§ **MATERIAL TO PROCESS**
○ ○ ○

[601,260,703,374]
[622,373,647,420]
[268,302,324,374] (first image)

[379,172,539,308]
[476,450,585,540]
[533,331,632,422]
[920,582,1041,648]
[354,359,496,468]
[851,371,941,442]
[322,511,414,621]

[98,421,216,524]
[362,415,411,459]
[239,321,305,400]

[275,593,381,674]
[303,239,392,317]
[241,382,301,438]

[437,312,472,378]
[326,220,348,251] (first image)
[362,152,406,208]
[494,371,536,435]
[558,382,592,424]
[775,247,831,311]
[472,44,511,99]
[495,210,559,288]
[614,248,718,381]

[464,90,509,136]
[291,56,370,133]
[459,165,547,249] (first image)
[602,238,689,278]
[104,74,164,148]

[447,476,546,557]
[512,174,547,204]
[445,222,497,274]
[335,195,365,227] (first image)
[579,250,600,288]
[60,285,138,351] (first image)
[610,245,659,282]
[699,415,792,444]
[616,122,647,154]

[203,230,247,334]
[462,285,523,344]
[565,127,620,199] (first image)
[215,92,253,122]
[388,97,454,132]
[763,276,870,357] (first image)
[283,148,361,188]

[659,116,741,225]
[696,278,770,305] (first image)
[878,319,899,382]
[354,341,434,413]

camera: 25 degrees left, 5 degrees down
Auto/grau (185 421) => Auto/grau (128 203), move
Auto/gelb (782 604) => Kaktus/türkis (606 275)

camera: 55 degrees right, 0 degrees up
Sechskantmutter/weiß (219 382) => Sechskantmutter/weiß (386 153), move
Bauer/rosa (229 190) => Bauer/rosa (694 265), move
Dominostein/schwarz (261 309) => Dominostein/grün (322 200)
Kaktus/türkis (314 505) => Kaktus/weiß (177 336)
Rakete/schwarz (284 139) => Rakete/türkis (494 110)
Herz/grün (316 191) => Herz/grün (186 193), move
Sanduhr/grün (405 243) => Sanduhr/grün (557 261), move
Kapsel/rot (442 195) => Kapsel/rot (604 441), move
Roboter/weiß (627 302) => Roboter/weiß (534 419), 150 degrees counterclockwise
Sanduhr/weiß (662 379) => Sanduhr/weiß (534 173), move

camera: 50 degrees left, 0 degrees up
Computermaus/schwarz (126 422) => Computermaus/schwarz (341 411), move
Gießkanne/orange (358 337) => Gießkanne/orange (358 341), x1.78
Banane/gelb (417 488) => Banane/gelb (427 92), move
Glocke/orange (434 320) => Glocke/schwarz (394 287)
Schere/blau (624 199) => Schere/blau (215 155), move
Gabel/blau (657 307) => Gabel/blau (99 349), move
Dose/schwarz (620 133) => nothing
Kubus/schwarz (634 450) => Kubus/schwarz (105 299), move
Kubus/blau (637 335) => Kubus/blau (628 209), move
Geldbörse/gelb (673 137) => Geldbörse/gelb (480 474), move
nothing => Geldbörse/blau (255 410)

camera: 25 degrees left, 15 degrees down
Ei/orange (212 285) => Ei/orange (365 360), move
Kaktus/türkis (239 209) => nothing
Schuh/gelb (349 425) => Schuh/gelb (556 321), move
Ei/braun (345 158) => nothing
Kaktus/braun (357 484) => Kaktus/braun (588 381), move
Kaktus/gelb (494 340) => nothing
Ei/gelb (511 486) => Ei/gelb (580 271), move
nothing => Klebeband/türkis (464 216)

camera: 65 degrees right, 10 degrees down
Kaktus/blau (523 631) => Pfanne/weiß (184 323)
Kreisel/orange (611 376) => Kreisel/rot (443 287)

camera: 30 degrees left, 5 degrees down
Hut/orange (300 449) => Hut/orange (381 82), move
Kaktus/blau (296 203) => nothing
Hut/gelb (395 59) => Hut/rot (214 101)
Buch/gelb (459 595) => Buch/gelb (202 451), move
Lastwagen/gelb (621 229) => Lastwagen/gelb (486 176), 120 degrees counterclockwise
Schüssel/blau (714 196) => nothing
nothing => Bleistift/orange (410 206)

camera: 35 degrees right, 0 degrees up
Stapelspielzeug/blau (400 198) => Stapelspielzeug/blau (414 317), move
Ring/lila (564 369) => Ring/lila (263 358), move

○ ○ ○

Go through the entries and copy every line that has "nothing".

§ **TASK RESPONSE**
Dose/schwarz (620 133) => nothing
nothing => Geldbörse/blau (255 410)
Kaktus/türkis (239 209) => nothing
Ei/braun (345 158) => nothing
Kaktus/gelb (494 340) => nothing
nothing => Klebeband/türkis (464 216)
Kaktus/blau (296 203) => nothing
Schüssel/blau (714 196) => nothing
nothing => Bleistift/orange (410 206)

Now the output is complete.